TASK STATEMENT:
Search the data for the word "none" and copy every line that contains it.

EXERCISE INPUT:

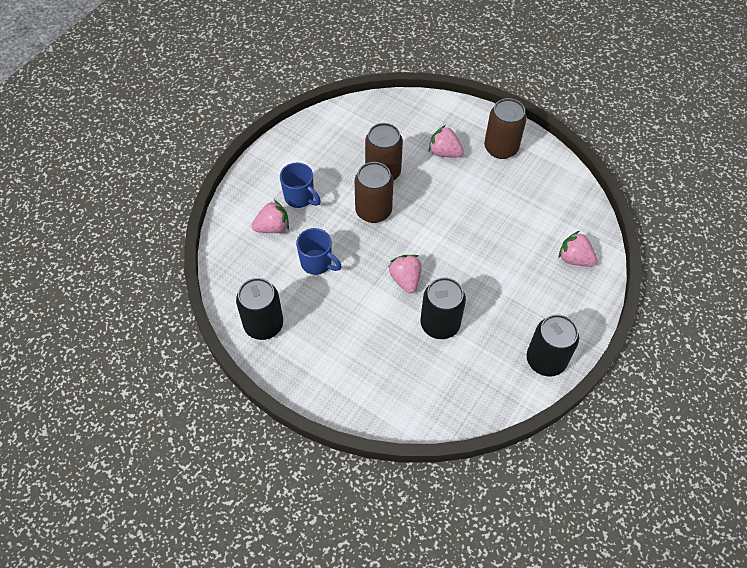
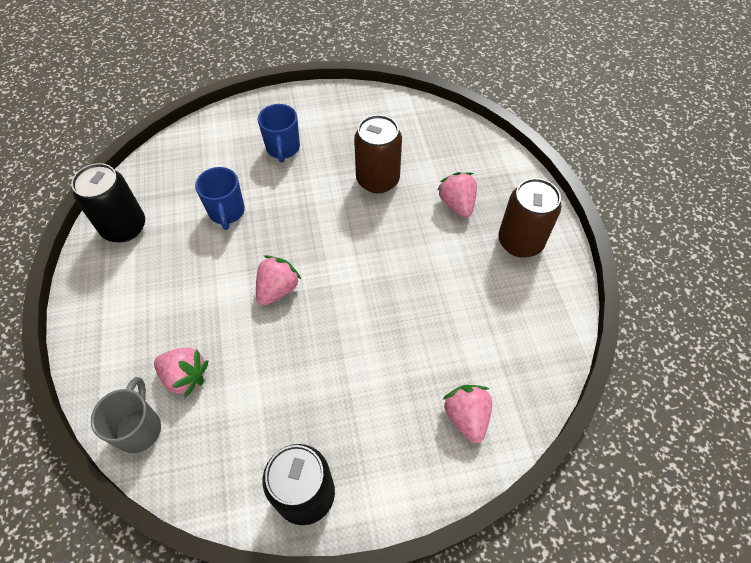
camera: 45 degrees right, 0 degrees up
(273, 227) = (232, 156): pink strawberry -> pink strawberry (185, 376)
(373, 211) = (327, 206): brown can -> none
(426, 411) = (139, 428): none -> grey mug
(440, 324) = (254, 358): black can -> none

WRITTEN ANSWER:
(373, 211) = (327, 206): brown can -> none
(426, 411) = (139, 428): none -> grey mug
(440, 324) = (254, 358): black can -> none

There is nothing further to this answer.